Data entries
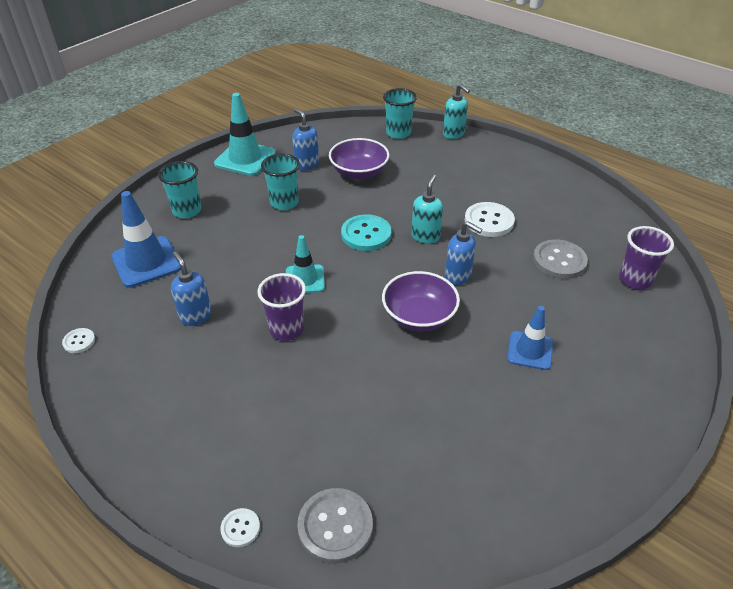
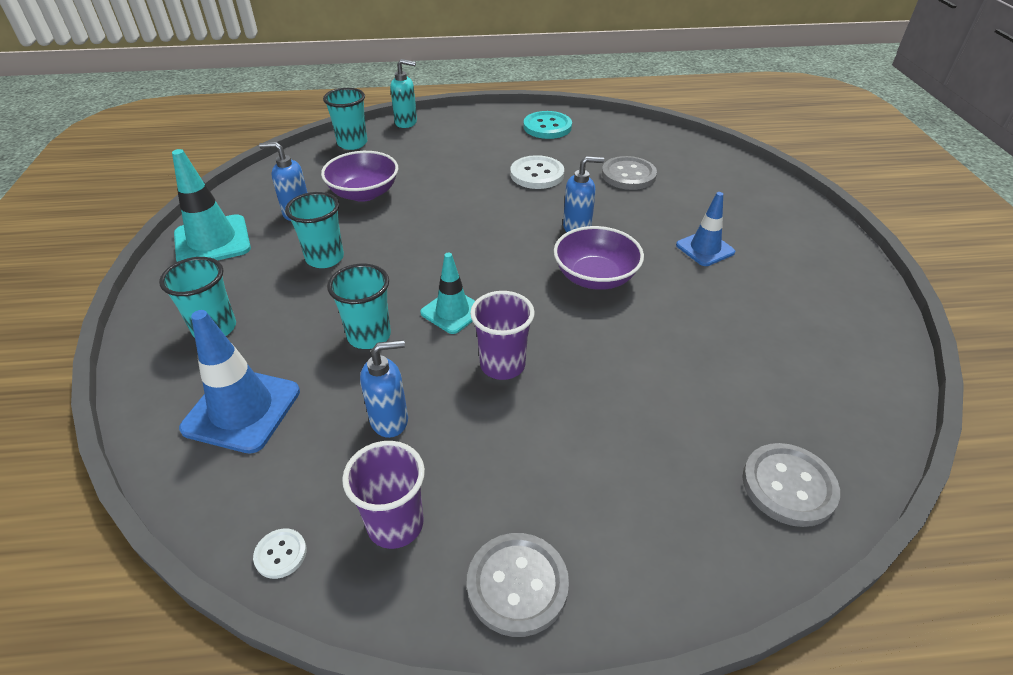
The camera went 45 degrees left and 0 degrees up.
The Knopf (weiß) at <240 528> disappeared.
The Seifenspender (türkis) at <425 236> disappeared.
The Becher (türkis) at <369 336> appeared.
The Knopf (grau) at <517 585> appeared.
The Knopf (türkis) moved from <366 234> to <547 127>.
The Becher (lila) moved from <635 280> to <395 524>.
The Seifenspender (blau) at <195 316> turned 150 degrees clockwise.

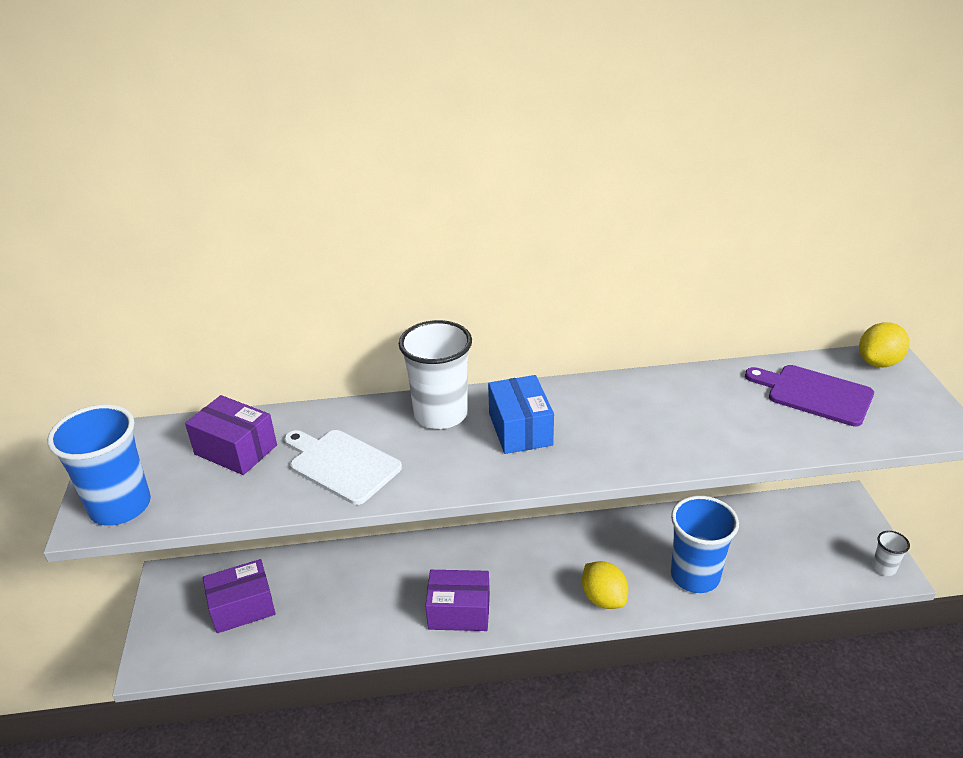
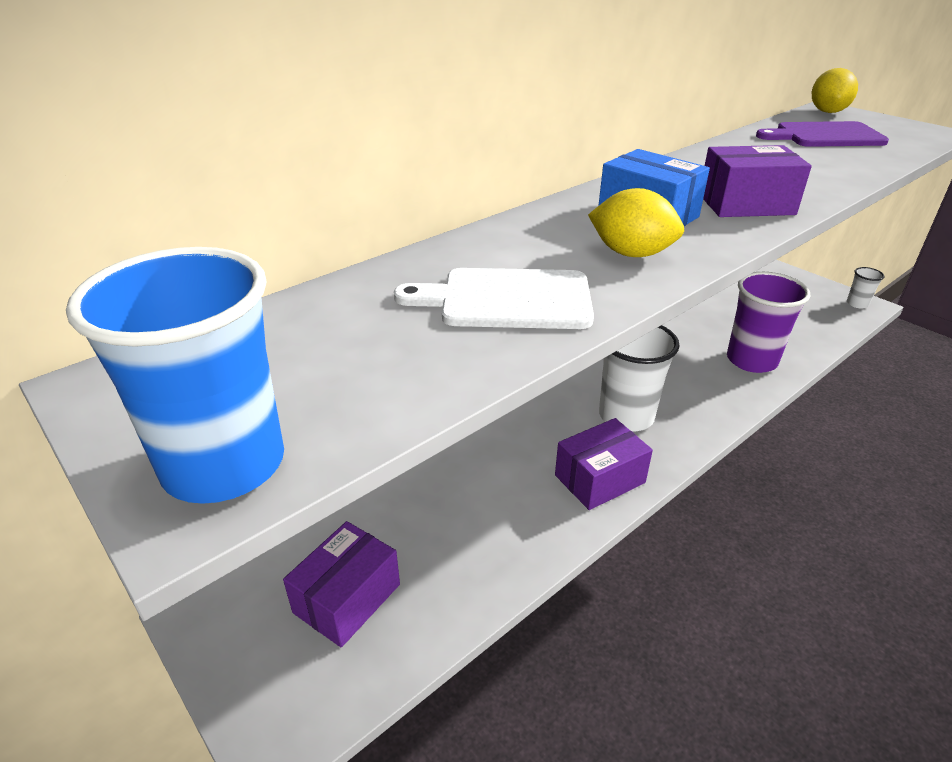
The camera went 35 degrees left and 0 degrees up.
The Schachtel (lila) moved from <236 449> to <746 204>.
The Becher (weiß) moved from <440 414> to <626 416>.
The Zitrone (gelb) moved from <603 598> to <631 253>.
The Becher (blau) at <695 576> became the Becher (lila) at <751 360>.

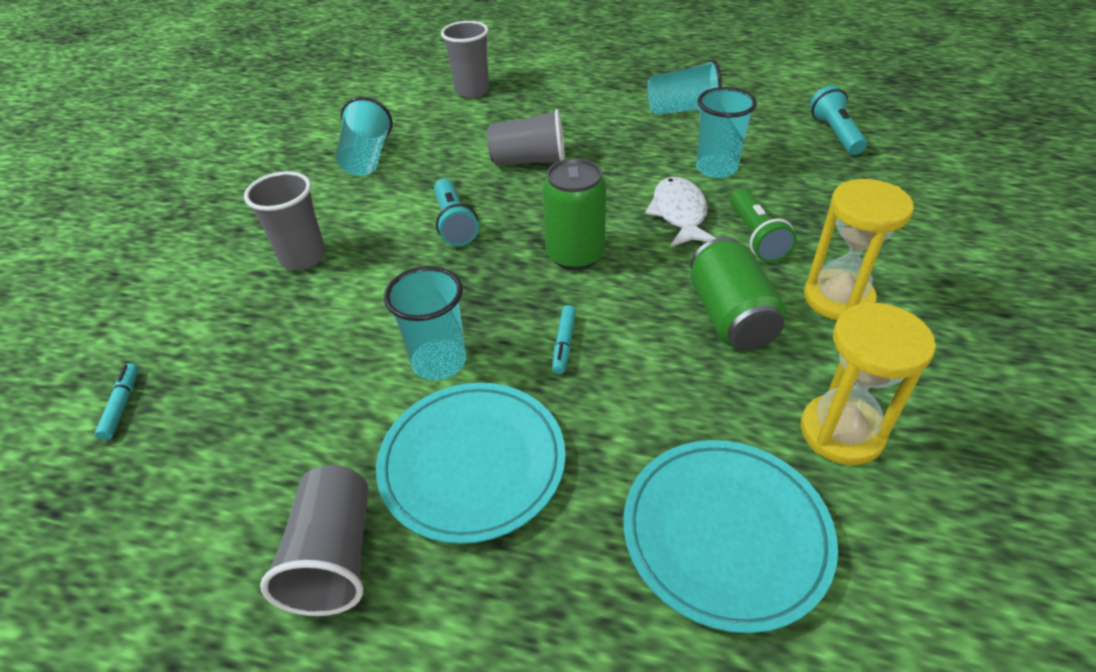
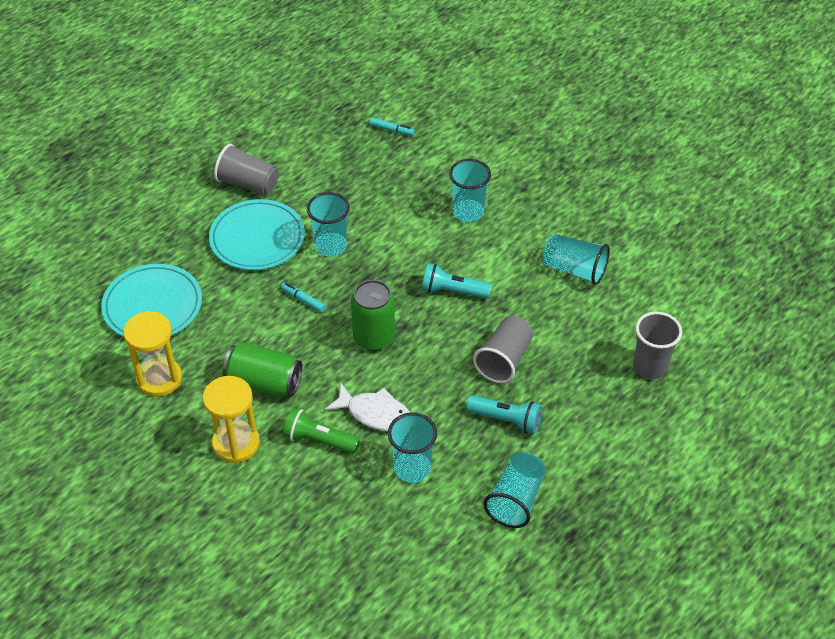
The camera went 115 degrees right and 5 degrees up.
The Taschenlampe (türkis) moved from <835 134> to <506 420>.
The Becher (grau) at <303 258> became the Becher (türkis) at <468 212>.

### Exercise description
Excluding pictures, print all lines above exactly.

### Exercise answer
The camera went 45 degrees left and 0 degrees up.
The Knopf (weiß) at <240 528> disappeared.
The Seifenspender (türkis) at <425 236> disappeared.
The Becher (türkis) at <369 336> appeared.
The Knopf (grau) at <517 585> appeared.
The Knopf (türkis) moved from <366 234> to <547 127>.
The Becher (lila) moved from <635 280> to <395 524>.
The Seifenspender (blau) at <195 316> turned 150 degrees clockwise.

The camera went 35 degrees left and 0 degrees up.
The Schachtel (lila) moved from <236 449> to <746 204>.
The Becher (weiß) moved from <440 414> to <626 416>.
The Zitrone (gelb) moved from <603 598> to <631 253>.
The Becher (blau) at <695 576> became the Becher (lila) at <751 360>.

The camera went 115 degrees right and 5 degrees up.
The Taschenlampe (türkis) moved from <835 134> to <506 420>.
The Becher (grau) at <303 258> became the Becher (türkis) at <468 212>.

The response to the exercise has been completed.